▶ TASK ITEM:
Exactly the lines from the one containing "in_first: [535, 194, 573, 271]" through the end of the records must be reproduced; leave out all pictures.

▶ INPUT:

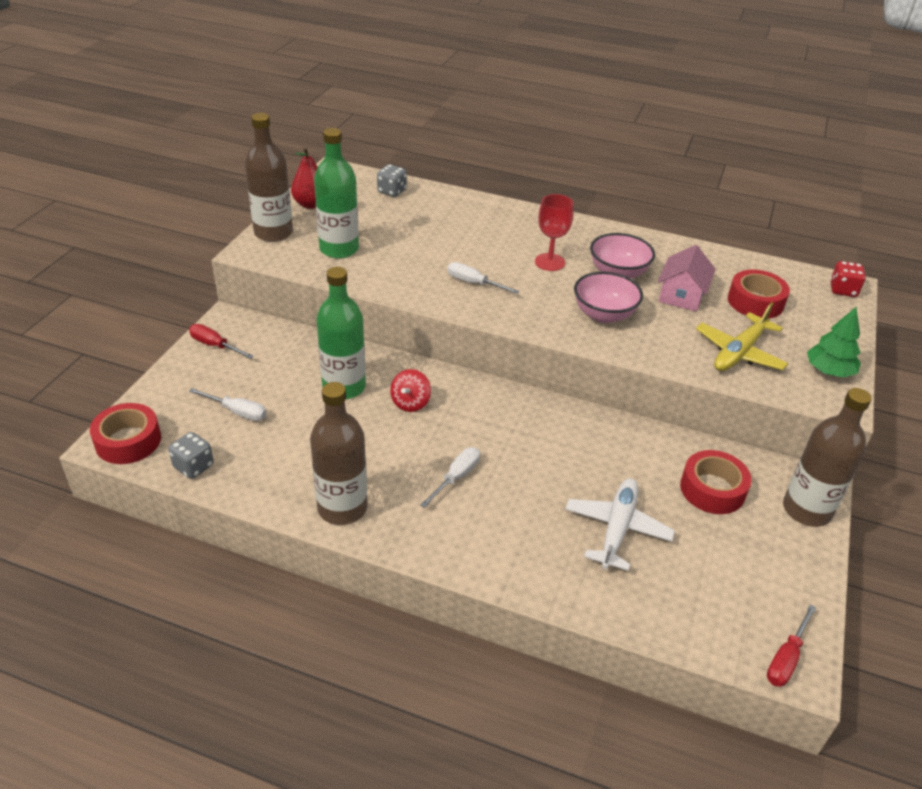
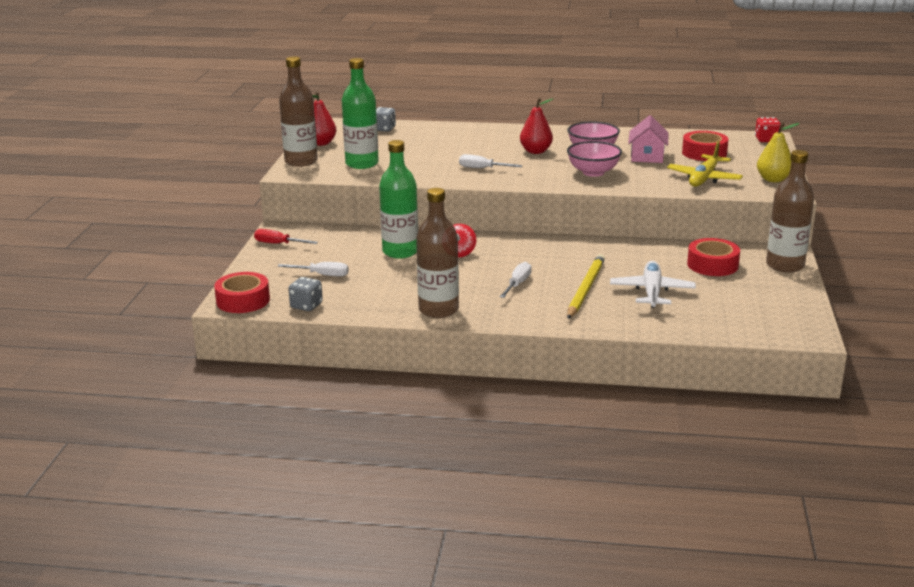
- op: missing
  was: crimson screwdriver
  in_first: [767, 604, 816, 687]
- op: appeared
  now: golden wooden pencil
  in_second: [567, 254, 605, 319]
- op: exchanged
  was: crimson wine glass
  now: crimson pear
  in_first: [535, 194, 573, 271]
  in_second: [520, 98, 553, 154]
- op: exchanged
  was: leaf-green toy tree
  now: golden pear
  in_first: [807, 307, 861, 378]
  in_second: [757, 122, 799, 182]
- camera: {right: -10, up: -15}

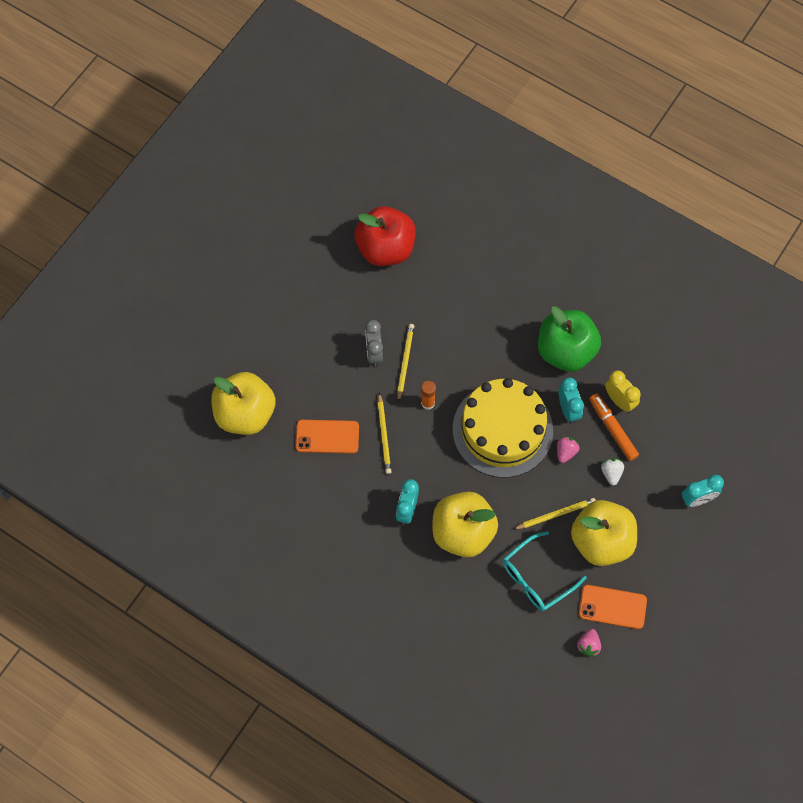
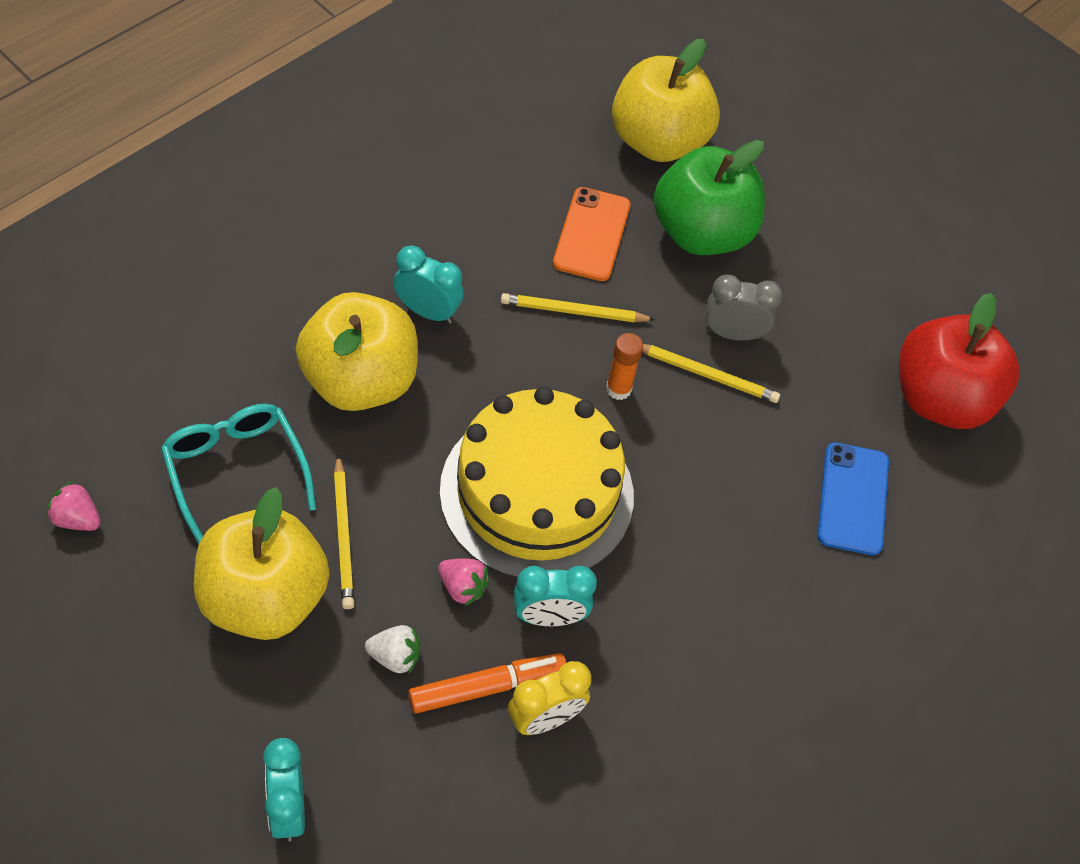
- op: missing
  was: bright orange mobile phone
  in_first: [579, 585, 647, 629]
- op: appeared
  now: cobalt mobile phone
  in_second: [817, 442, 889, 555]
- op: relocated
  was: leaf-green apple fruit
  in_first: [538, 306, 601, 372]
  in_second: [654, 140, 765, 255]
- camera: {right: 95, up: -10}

▶ TASK OUTPUT:
  in_first: [535, 194, 573, 271]
  in_second: [520, 98, 553, 154]
- op: exchanged
  was: leaf-green toy tree
  now: golden pear
  in_first: [807, 307, 861, 378]
  in_second: [757, 122, 799, 182]
- camera: {right: -10, up: -15}

- op: missing
  was: bright orange mobile phone
  in_first: [579, 585, 647, 629]
- op: appeared
  now: cobalt mobile phone
  in_second: [817, 442, 889, 555]
- op: relocated
  was: leaf-green apple fruit
  in_first: [538, 306, 601, 372]
  in_second: [654, 140, 765, 255]
- camera: {right: 95, up: -10}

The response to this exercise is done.